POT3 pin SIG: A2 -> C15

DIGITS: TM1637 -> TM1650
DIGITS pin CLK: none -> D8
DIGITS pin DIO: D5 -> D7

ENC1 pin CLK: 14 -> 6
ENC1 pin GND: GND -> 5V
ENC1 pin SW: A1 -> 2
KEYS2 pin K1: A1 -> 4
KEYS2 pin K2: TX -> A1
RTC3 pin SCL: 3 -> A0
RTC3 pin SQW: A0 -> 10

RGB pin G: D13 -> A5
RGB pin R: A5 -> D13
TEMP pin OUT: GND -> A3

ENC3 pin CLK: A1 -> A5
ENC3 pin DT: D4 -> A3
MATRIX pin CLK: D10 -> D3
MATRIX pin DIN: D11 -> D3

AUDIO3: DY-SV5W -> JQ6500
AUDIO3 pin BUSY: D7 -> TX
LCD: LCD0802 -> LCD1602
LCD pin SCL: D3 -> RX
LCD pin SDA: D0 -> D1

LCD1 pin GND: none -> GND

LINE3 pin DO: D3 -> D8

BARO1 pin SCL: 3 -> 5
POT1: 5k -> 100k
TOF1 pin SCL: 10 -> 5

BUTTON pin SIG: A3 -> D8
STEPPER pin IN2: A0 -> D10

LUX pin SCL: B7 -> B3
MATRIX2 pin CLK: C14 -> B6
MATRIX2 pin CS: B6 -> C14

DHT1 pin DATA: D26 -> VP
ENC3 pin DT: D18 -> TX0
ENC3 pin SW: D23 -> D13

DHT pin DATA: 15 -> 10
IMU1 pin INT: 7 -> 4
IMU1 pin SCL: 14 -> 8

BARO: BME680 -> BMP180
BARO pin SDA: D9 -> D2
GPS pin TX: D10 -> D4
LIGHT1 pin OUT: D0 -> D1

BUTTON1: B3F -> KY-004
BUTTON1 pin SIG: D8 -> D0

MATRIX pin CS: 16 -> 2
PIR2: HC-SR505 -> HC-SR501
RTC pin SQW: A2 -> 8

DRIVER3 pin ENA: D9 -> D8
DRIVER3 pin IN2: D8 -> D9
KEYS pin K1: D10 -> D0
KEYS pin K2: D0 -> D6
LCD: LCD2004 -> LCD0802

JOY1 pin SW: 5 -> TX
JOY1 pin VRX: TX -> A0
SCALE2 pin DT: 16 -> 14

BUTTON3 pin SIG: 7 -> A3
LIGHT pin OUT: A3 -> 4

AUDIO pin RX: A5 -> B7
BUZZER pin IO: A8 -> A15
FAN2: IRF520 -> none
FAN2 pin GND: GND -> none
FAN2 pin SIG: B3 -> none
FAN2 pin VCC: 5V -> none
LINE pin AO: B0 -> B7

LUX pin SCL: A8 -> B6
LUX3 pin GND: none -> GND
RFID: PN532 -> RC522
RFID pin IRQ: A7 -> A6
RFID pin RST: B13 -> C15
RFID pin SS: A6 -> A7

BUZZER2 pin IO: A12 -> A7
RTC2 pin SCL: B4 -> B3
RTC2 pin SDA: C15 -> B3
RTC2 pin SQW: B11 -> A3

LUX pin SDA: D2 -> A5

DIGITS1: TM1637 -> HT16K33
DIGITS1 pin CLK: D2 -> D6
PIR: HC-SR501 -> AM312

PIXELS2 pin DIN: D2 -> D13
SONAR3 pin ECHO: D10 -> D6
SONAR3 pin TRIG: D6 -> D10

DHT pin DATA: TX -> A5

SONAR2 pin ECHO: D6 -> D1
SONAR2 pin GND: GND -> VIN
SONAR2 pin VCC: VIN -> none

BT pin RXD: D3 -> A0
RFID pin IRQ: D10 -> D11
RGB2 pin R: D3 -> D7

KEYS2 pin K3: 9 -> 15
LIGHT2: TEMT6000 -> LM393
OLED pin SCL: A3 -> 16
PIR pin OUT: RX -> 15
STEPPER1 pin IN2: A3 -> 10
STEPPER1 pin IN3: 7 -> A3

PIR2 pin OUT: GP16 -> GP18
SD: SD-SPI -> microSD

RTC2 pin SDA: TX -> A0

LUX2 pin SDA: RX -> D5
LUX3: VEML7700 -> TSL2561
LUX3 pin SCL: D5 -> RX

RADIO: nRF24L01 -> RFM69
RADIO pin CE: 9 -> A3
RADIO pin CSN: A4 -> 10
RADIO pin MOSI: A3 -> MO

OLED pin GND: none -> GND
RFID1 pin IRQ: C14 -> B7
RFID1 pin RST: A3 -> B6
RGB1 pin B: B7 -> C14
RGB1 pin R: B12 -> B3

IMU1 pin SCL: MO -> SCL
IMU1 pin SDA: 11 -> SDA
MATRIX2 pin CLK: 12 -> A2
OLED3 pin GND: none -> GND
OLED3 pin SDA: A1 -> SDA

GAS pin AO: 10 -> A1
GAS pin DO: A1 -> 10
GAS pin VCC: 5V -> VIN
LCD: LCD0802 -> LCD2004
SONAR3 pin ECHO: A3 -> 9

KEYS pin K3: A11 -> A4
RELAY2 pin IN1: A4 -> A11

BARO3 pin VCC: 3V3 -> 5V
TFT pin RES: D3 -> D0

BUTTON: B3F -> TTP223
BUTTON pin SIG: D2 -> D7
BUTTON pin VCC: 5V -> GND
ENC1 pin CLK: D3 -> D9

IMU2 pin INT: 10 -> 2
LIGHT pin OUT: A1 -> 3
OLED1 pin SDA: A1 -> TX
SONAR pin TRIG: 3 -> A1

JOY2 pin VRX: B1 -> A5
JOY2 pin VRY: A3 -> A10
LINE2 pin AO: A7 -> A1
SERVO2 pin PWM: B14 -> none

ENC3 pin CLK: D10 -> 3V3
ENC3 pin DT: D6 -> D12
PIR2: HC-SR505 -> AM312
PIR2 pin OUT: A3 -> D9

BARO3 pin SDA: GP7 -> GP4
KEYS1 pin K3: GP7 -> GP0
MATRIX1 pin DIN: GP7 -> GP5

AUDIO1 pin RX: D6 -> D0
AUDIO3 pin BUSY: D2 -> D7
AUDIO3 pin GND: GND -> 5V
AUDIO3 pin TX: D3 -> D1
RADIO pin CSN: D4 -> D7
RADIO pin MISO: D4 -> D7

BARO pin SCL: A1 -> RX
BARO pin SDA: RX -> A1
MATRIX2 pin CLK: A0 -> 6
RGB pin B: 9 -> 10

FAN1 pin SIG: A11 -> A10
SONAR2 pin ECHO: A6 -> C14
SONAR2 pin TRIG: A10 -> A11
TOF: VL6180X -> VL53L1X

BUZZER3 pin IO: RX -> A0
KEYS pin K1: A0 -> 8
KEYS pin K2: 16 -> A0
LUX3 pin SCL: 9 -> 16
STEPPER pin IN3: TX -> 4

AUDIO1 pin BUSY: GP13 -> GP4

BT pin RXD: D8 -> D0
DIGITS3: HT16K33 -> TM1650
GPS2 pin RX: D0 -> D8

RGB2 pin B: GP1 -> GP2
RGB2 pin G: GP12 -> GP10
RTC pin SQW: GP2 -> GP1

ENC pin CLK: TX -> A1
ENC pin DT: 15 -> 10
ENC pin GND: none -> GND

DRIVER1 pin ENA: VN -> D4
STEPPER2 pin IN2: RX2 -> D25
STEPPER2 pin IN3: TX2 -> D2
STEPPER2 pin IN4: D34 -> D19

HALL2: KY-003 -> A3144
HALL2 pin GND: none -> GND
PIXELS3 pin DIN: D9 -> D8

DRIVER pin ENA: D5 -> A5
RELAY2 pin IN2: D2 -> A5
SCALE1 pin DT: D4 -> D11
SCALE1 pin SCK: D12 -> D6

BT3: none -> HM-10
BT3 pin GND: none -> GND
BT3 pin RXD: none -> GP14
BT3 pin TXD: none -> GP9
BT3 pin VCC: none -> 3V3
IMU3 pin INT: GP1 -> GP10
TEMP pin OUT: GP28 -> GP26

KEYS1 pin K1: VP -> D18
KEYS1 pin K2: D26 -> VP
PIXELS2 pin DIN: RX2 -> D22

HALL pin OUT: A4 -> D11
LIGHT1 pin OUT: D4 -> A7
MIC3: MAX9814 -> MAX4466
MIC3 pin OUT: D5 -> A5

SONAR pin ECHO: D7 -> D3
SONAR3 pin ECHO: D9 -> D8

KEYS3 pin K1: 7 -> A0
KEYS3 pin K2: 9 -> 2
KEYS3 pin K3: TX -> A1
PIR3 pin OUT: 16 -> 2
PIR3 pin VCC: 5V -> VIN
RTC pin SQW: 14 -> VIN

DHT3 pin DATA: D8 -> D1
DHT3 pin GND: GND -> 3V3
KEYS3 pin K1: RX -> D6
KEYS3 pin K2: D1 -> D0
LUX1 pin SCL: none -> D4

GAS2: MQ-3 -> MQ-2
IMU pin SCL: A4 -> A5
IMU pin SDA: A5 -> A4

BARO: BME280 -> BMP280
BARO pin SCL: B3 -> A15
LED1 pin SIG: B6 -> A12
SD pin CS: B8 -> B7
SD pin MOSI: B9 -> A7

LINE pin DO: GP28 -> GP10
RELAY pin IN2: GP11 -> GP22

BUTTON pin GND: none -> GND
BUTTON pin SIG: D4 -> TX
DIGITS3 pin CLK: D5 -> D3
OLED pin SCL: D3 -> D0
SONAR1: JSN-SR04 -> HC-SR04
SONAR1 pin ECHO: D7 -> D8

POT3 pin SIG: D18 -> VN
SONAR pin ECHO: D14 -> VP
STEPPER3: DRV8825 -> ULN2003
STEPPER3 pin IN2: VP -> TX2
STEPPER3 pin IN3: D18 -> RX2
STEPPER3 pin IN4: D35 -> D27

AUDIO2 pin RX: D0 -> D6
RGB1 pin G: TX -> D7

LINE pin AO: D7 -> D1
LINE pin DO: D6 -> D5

◆ ◆ ◆ ◆ ◆ ◆ ◆

What you should do
Return, word for word, the lines of the data above from the line with "GAS pin VCC: 5V -> VIN" through the line with "MATRIX1 pin DIN: GP7 -> GP5", inclusive.

Output for this exercise
GAS pin VCC: 5V -> VIN
LCD: LCD0802 -> LCD2004
SONAR3 pin ECHO: A3 -> 9

KEYS pin K3: A11 -> A4
RELAY2 pin IN1: A4 -> A11

BARO3 pin VCC: 3V3 -> 5V
TFT pin RES: D3 -> D0

BUTTON: B3F -> TTP223
BUTTON pin SIG: D2 -> D7
BUTTON pin VCC: 5V -> GND
ENC1 pin CLK: D3 -> D9

IMU2 pin INT: 10 -> 2
LIGHT pin OUT: A1 -> 3
OLED1 pin SDA: A1 -> TX
SONAR pin TRIG: 3 -> A1

JOY2 pin VRX: B1 -> A5
JOY2 pin VRY: A3 -> A10
LINE2 pin AO: A7 -> A1
SERVO2 pin PWM: B14 -> none

ENC3 pin CLK: D10 -> 3V3
ENC3 pin DT: D6 -> D12
PIR2: HC-SR505 -> AM312
PIR2 pin OUT: A3 -> D9

BARO3 pin SDA: GP7 -> GP4
KEYS1 pin K3: GP7 -> GP0
MATRIX1 pin DIN: GP7 -> GP5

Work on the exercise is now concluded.